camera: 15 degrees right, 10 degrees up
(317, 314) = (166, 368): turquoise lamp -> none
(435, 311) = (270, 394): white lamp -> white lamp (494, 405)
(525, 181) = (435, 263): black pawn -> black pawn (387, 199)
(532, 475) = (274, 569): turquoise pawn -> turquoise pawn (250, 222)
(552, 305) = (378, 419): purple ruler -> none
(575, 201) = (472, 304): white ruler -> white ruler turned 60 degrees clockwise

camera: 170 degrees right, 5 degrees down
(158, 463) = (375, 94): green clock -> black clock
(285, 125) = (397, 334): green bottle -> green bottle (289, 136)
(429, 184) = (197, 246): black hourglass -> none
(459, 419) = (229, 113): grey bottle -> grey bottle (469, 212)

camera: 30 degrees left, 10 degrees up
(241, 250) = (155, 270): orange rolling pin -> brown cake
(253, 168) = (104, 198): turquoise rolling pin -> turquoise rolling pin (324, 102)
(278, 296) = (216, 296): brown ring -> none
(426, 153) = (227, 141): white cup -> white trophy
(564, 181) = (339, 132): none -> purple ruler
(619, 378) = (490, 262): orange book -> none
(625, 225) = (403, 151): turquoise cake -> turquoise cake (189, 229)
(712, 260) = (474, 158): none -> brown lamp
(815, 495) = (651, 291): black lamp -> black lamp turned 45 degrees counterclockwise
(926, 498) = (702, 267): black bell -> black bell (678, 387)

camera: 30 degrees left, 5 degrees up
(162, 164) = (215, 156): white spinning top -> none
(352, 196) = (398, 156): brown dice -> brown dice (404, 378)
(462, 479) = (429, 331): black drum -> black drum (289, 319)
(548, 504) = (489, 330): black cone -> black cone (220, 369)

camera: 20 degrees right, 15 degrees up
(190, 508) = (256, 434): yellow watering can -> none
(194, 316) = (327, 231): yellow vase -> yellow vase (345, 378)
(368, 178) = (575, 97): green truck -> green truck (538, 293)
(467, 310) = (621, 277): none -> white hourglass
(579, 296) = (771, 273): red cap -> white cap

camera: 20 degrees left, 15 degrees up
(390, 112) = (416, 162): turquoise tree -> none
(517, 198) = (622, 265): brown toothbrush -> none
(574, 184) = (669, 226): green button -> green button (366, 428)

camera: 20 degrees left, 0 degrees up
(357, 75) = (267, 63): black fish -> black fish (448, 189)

TASK - The records are given above. Copy each line in them that holds "yellow".

SOLUTION -
(190, 508) = (256, 434): yellow watering can -> none
(194, 316) = (327, 231): yellow vase -> yellow vase (345, 378)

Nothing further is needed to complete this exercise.